* **Problem to work on**: Search the records for the word "yellow" and report each line that has it.

* **Given records**:
= Beginning of Section =

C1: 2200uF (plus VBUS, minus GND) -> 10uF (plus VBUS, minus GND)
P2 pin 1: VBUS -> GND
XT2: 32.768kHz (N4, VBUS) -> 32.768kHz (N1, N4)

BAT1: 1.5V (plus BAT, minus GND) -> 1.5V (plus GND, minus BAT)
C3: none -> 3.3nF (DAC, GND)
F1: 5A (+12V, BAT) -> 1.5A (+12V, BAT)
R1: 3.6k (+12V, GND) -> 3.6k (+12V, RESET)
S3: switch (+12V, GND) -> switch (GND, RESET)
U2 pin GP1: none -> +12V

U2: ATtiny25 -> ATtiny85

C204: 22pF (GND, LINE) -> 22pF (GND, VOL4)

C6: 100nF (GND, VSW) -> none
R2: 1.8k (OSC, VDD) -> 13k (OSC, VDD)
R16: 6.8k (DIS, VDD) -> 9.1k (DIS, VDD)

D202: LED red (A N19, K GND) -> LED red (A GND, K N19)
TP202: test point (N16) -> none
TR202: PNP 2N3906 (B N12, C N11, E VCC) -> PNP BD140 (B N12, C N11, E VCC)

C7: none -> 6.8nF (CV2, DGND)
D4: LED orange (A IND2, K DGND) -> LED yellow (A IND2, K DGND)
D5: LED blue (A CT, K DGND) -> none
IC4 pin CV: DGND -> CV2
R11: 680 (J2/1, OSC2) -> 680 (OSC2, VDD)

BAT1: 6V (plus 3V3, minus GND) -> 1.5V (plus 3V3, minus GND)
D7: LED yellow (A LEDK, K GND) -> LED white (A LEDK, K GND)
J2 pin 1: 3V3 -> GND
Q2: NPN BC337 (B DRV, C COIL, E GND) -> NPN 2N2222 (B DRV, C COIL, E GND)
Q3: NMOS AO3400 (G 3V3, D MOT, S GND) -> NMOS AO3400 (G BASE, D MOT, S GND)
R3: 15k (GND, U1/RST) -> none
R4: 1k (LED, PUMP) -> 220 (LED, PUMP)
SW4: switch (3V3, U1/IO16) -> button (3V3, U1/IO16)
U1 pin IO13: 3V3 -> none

= End of Section =

* **Task solution**:
D4: LED orange (A IND2, K DGND) -> LED yellow (A IND2, K DGND)
D7: LED yellow (A LEDK, K GND) -> LED white (A LEDK, K GND)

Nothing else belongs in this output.